WHAT THE TASK ASKS ->
Exact copy without images: repeat every entry as written.
* * * *
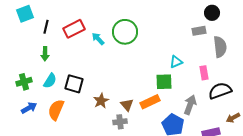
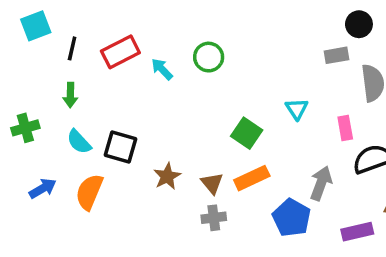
green circle: (125, 32) -> (209, 57), size x0.7
cyan triangle: (176, 62) -> (297, 109), turned -40
cyan semicircle: (50, 81) -> (79, 142), turned 105
green cross: (24, 82) -> (25, 128), moved
green square: (164, 82) -> (247, 133), moved, turned 36
gray cross: (120, 122) -> (214, 218), moved

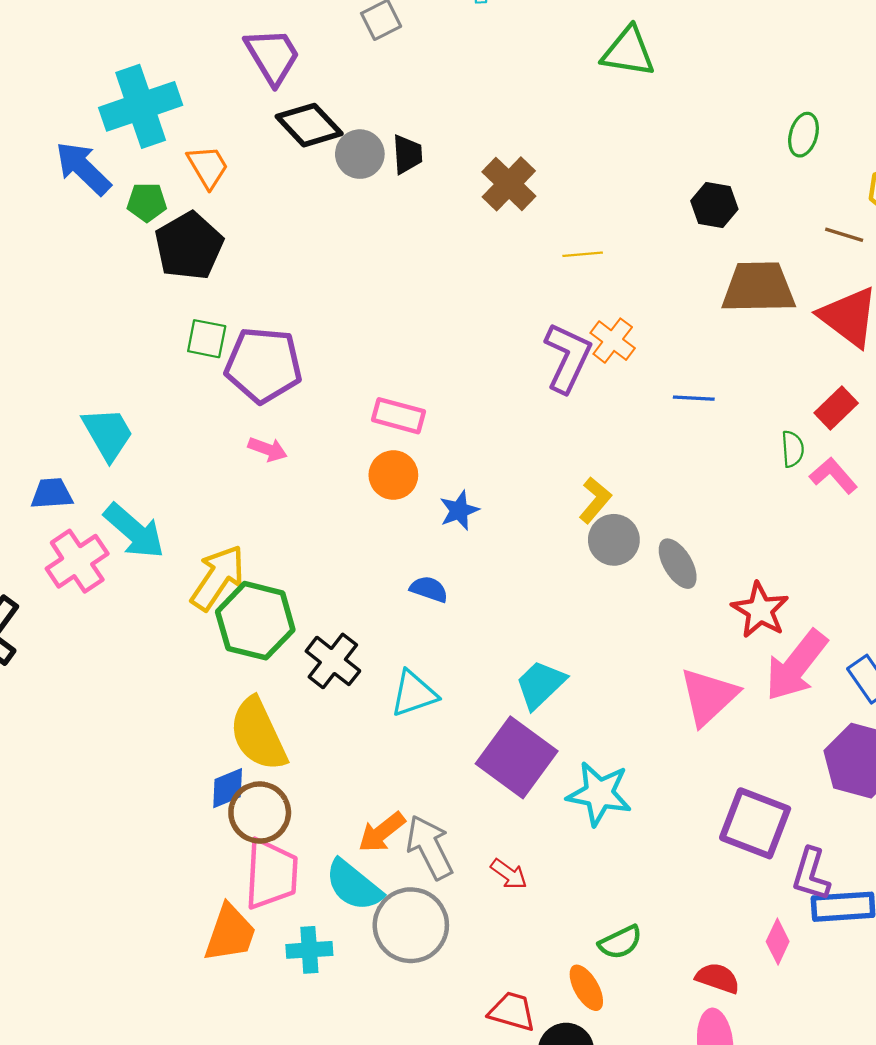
* * * *
ANSWER TO THIS EXERCISE ->
green circle: (125, 32) -> (209, 57), size x0.7
cyan triangle: (176, 62) -> (297, 109), turned -40
cyan semicircle: (50, 81) -> (79, 142), turned 105
green cross: (24, 82) -> (25, 128), moved
green square: (164, 82) -> (247, 133), moved, turned 36
gray cross: (120, 122) -> (214, 218), moved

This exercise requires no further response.